Report each line of the records below that holds the word "truck".

[[ DATA PROVIDED, beginning ]]

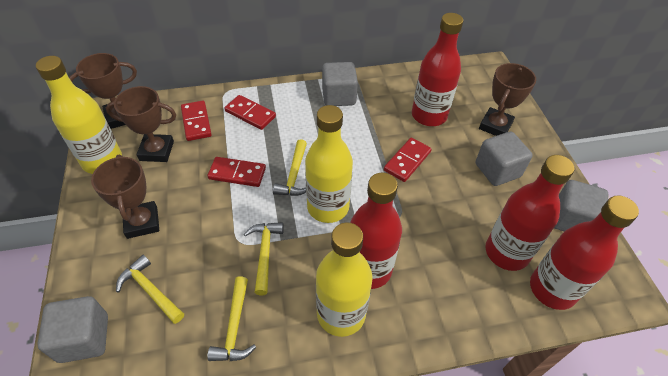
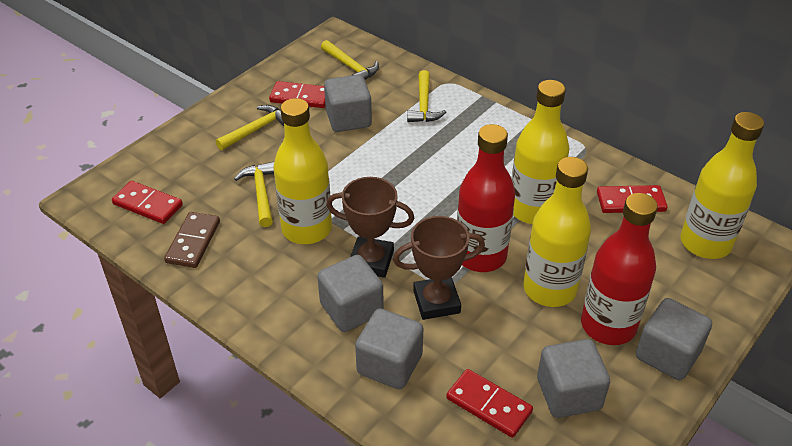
brown domino: none = 0 -> [164,212,220,268] = 1
brown trophy: [69,53,137,129] [91,155,159,239] [106,86,176,162] [479,63,536,136] = 4 -> [326,177,414,278] [393,216,485,320] = 2
grey cube: [37,296,108,363] [322,62,358,106] [476,132,533,186] [554,180,608,231] = 4 -> [317,255,384,332] [324,74,372,132] [355,308,423,389] [537,339,610,418] [636,298,712,380] = 5
red bottle: [350,173,402,289] [412,13,463,126] [485,155,574,271] [530,195,639,310] = 4 -> [457,124,515,272] [581,193,658,345] = 2
yellow bottle: [36,56,122,174] [305,105,353,223] [316,222,373,337] = 3 -> [273,98,332,244] [512,80,569,224] [523,157,591,307] [680,112,764,259] = 4

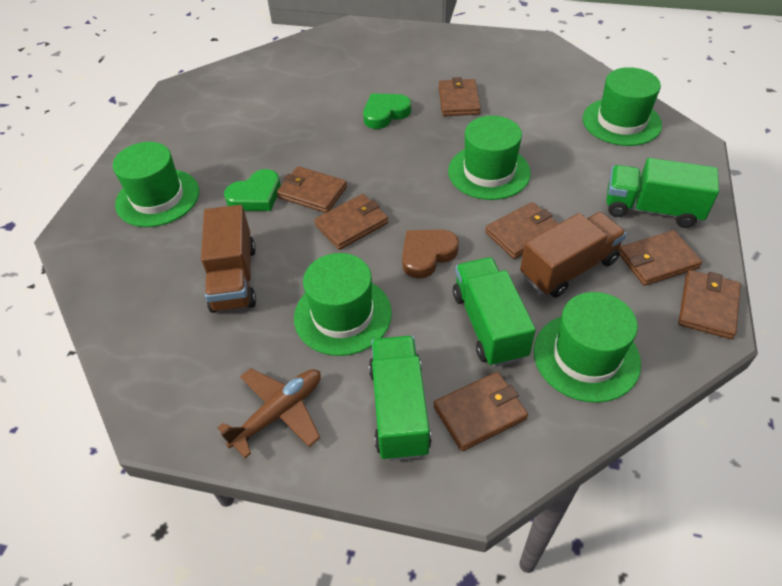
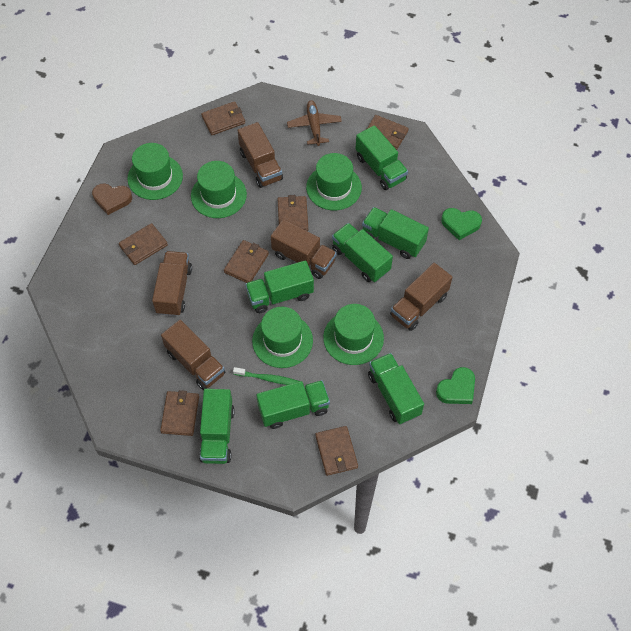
brown truck: [201,205,256,313] [520,212,627,298] = 2 -> [152,251,192,316] [161,320,225,390] [237,122,283,188] [271,219,337,279] [390,263,453,331] = 5
green toothbrush: none = 0 -> [233,367,300,385] = 1
green truck: [369,336,432,461] [453,257,536,367] [606,158,719,228] = 3 -> [199,389,235,464] [245,260,314,313] [256,380,330,429] [332,223,393,282] [356,125,408,190] [362,207,429,259] [368,353,424,424] = 7

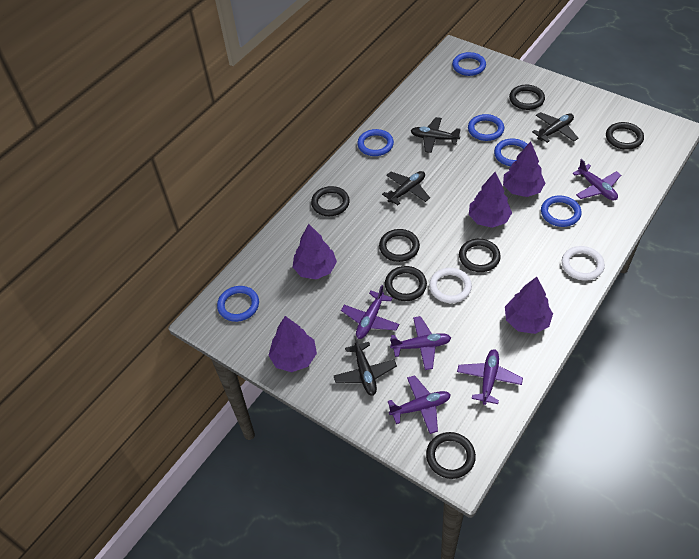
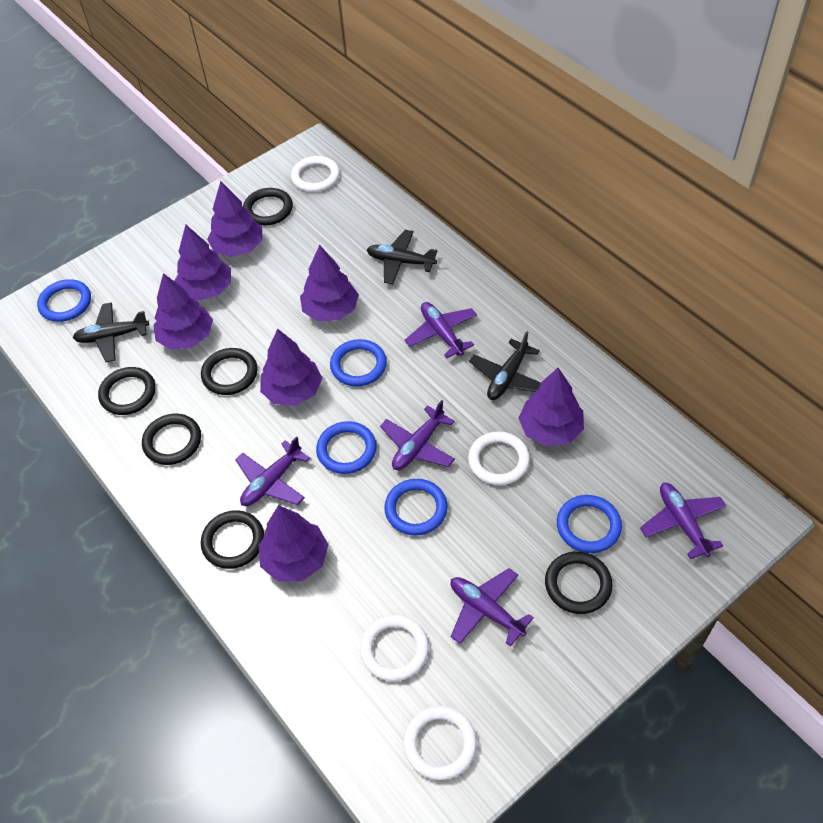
black plane: [334,336,397,396] [382,171,430,205] [411,117,461,153] [532,112,579,143] = 4 -> [73,302,149,362] [367,230,438,284] [469,331,541,400] = 3
black ring: [311,186,350,216] [379,229,420,262] [385,266,427,301] [426,432,476,479] [459,239,501,272] [509,85,545,110] [606,122,644,150] = 7 -> [98,367,156,415] [142,414,201,465] [201,348,258,395] [201,510,264,569] [243,188,293,225] [545,551,613,614] = 6
blue ring: [217,286,259,322] [357,129,394,156] [452,52,486,76] [468,114,504,141] [494,138,528,166] [541,196,582,227] = 6 -> [37,279,91,322] [316,421,376,474] [330,339,387,386] [384,479,448,535] [557,495,622,553] = 5
purple tree: [268,316,317,372] [293,224,337,279] [469,172,512,228] [503,141,545,197] [505,277,553,334] = 5 -> [153,273,213,350] [175,225,231,301] [207,181,263,257] [259,505,328,581] [260,328,322,406] [300,245,359,321] [518,368,584,447] = 7
white ring: [429,268,472,303] [562,246,605,281] = 2 -> [291,156,340,192] [360,615,429,681] [404,706,477,780] [468,431,530,485] = 4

[[ DATA PROVIDED, end ]]

**RESULT BELOW:**
brown truck: [201,205,256,313] [520,212,627,298] = 2 -> [152,251,192,316] [161,320,225,390] [237,122,283,188] [271,219,337,279] [390,263,453,331] = 5
green truck: [369,336,432,461] [453,257,536,367] [606,158,719,228] = 3 -> [199,389,235,464] [245,260,314,313] [256,380,330,429] [332,223,393,282] [356,125,408,190] [362,207,429,259] [368,353,424,424] = 7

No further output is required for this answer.